PROVIDED RECORDS START

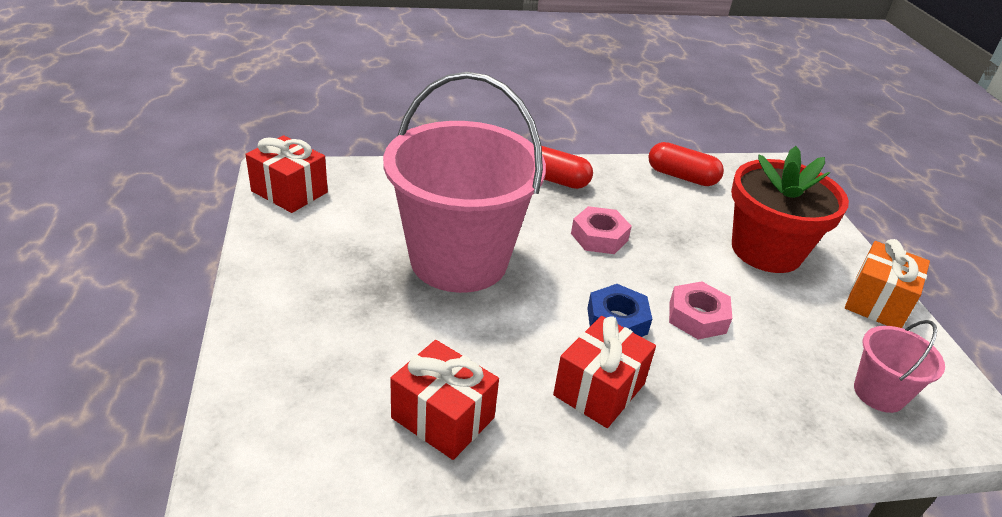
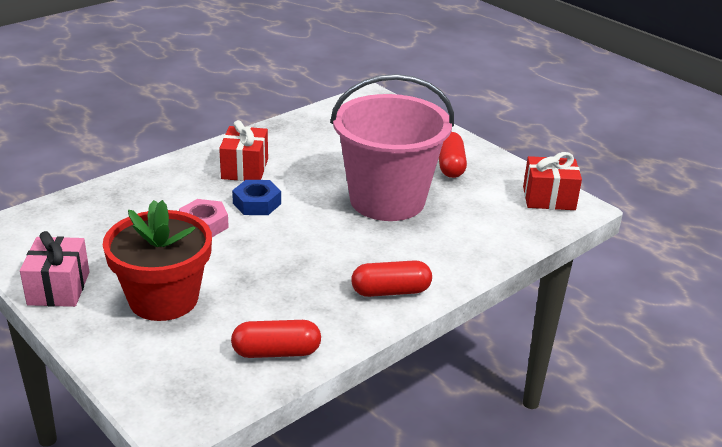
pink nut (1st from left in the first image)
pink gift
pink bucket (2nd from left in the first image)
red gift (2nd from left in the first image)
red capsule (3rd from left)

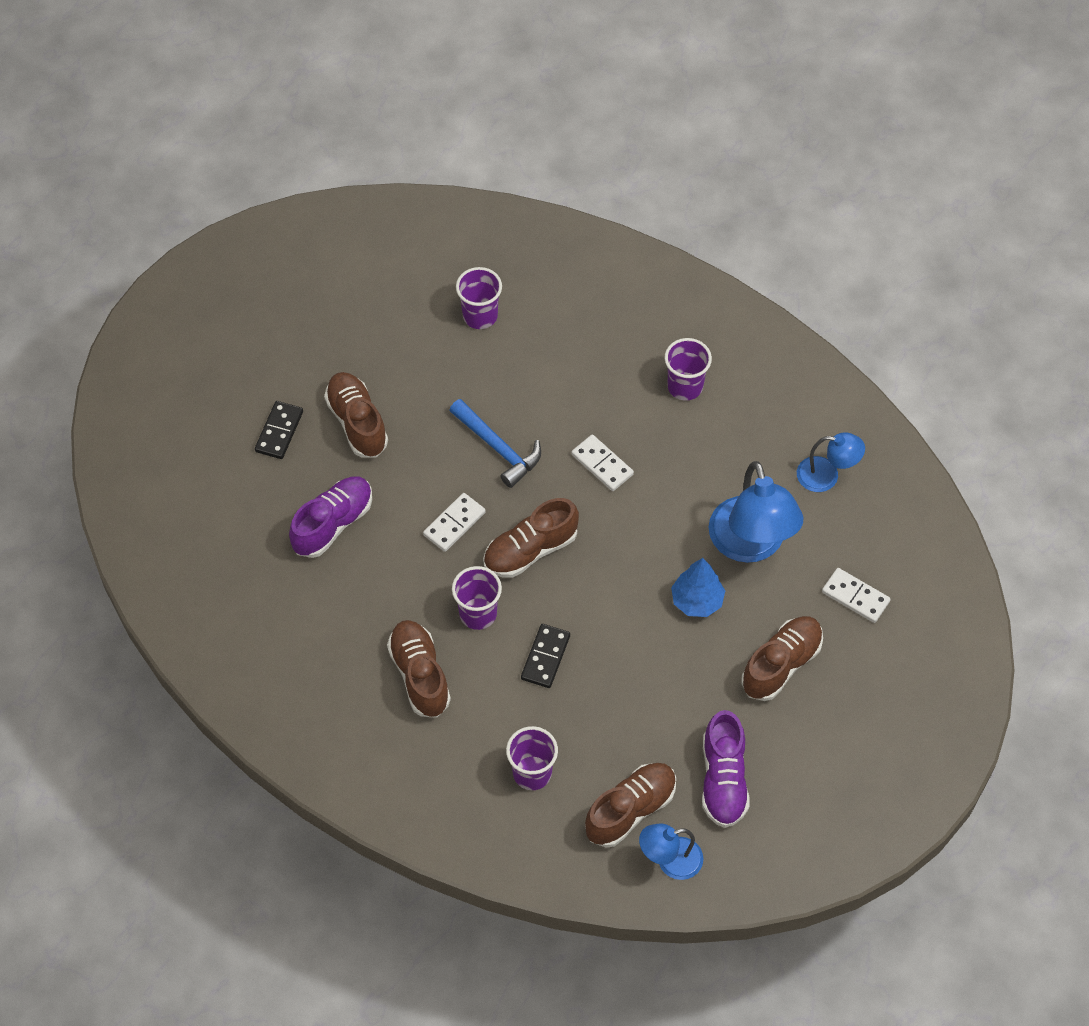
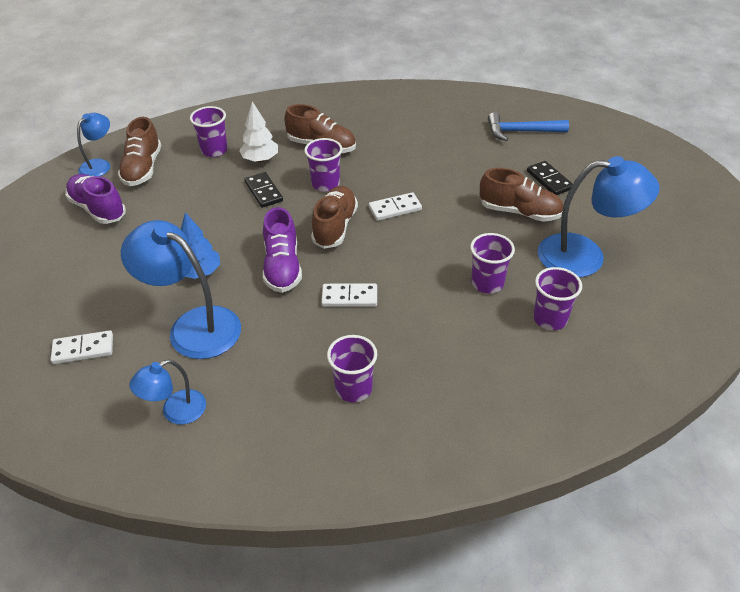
blue hammer
purple shoe (2nd from left)
white domino (3rd from left)
brown shoe (5th from left in the first image)
white tree
blue lamp (4th from left)
purple cup (4th from left)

PROVIDED RECORDS END

Say how many lines of the data include the word "pink". Nothing other than the number should be given.

▶ [SOLVED EXERCISE]:
3